* WHAT IS NEEDED: Your answer must be an exact copy of the records below, minus the pictures.

* EXERCISE DATA:

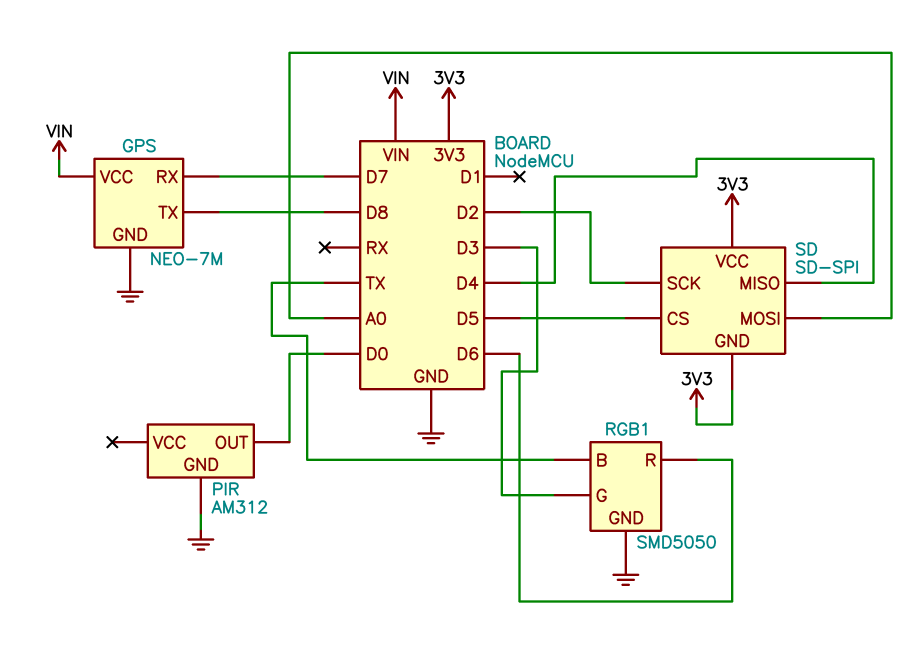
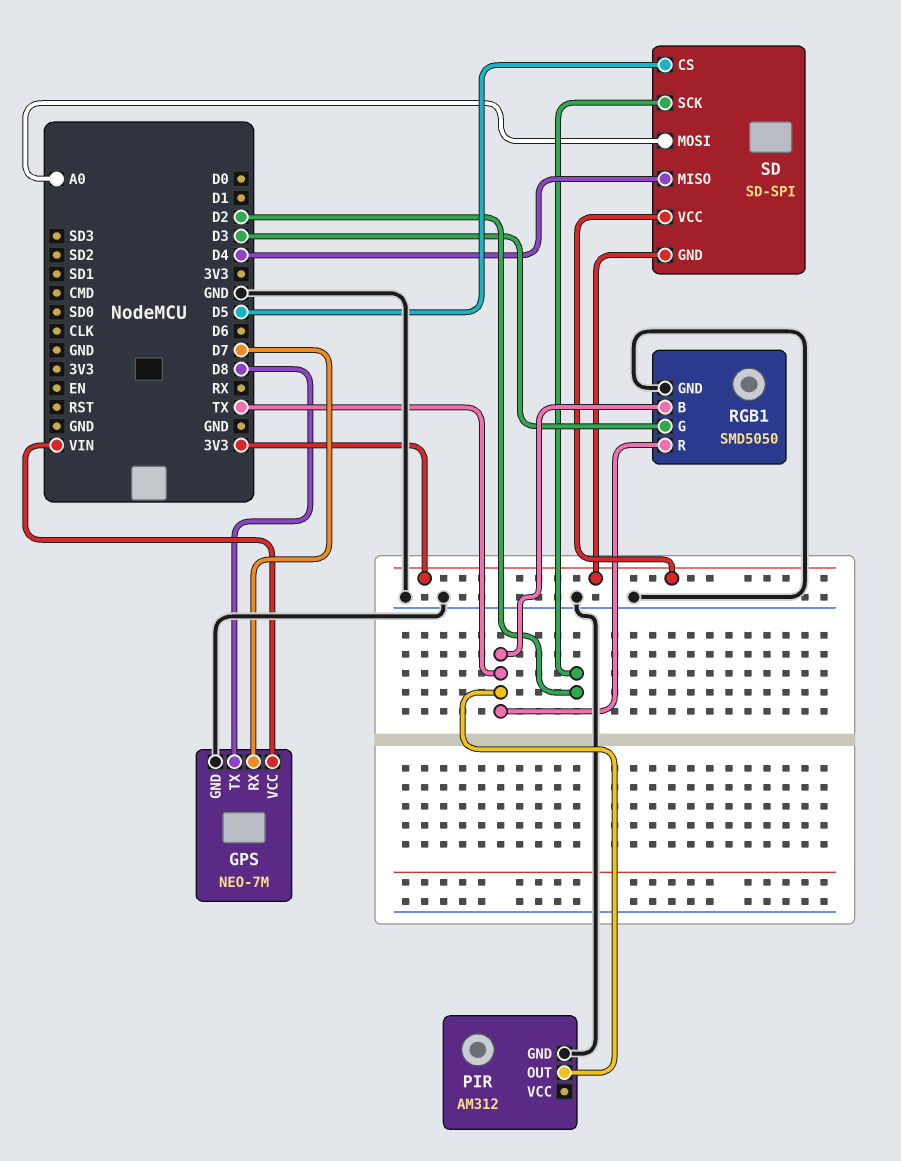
PIR pin OUT: D0 -> TX
RGB1 pin R: D6 -> TX

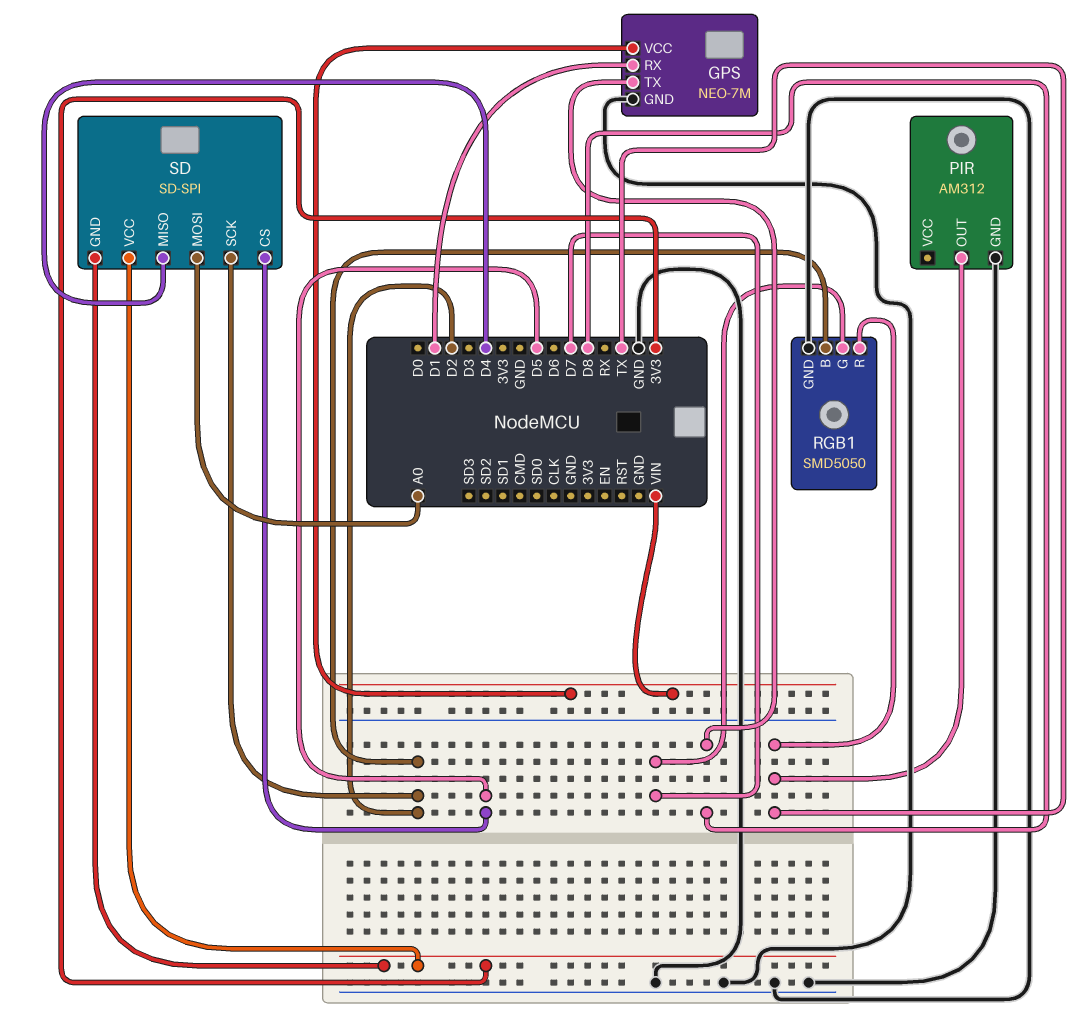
GPS pin RX: D7 -> D1
RGB1 pin B: TX -> D2
RGB1 pin G: D3 -> D7

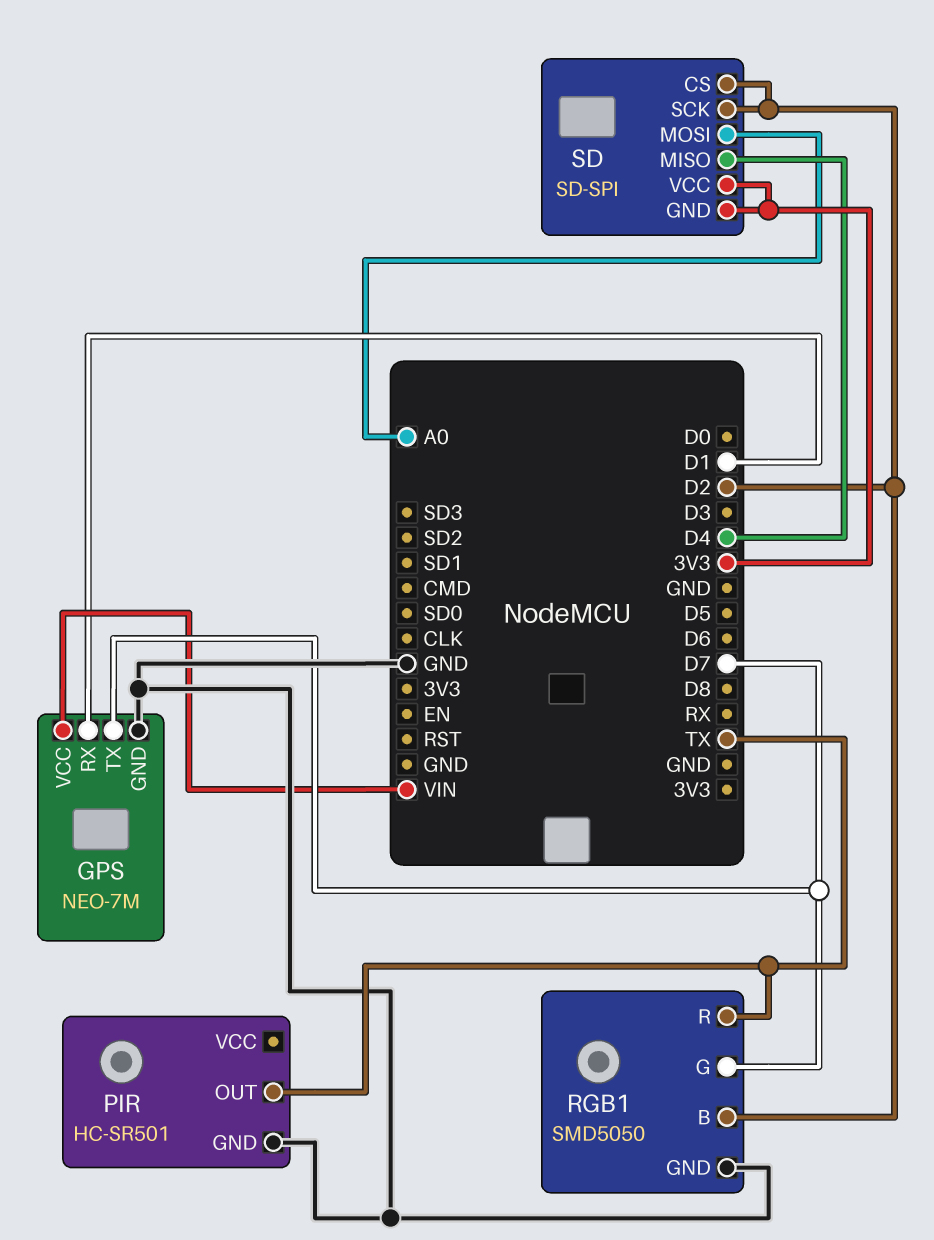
GPS pin TX: D8 -> D7
PIR: AM312 -> HC-SR501
SD pin CS: D5 -> D2

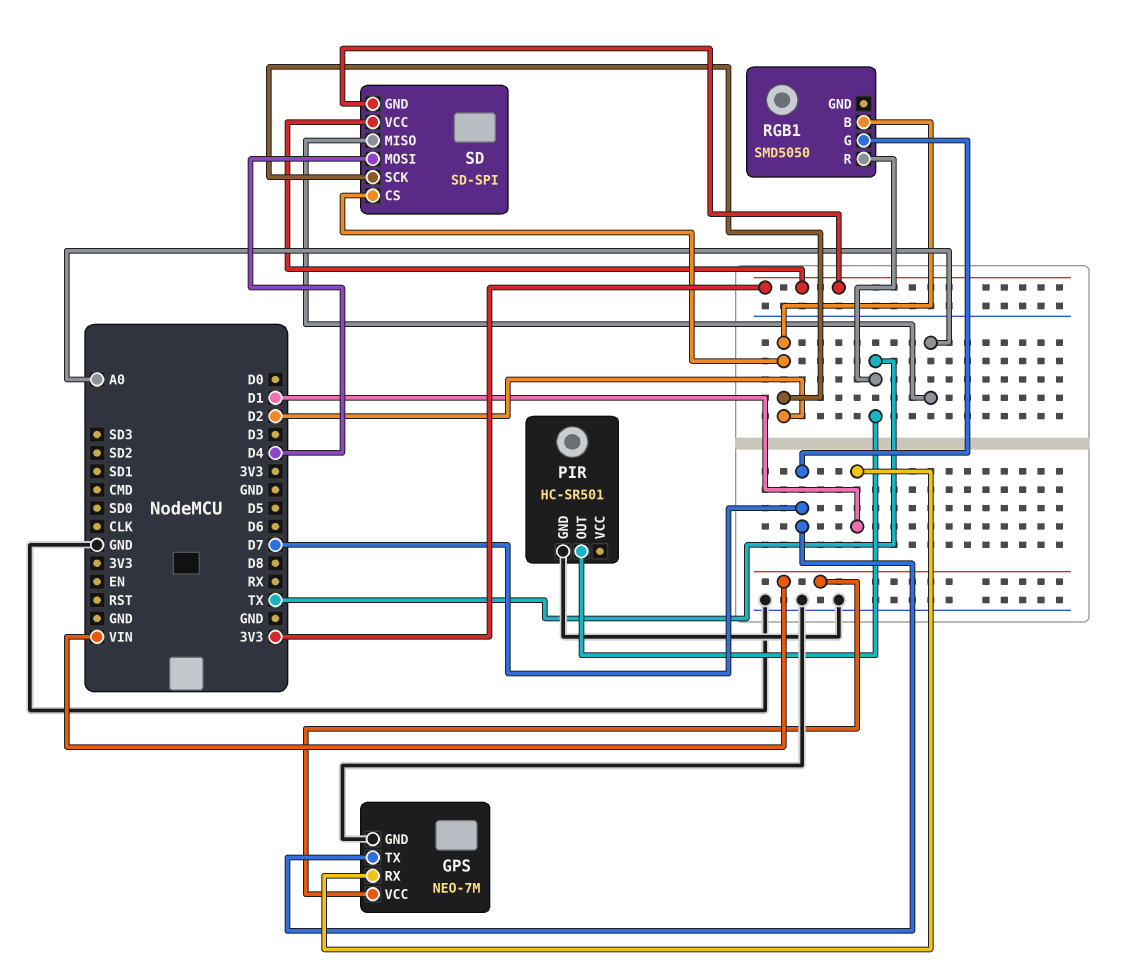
RGB1 pin GND: GND -> none
SD pin MISO: D4 -> A0
SD pin MOSI: A0 -> D4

* RESPONSE TO THIS EXERCISE:
PIR pin OUT: D0 -> TX
RGB1 pin R: D6 -> TX

GPS pin RX: D7 -> D1
RGB1 pin B: TX -> D2
RGB1 pin G: D3 -> D7

GPS pin TX: D8 -> D7
PIR: AM312 -> HC-SR501
SD pin CS: D5 -> D2

RGB1 pin GND: GND -> none
SD pin MISO: D4 -> A0
SD pin MOSI: A0 -> D4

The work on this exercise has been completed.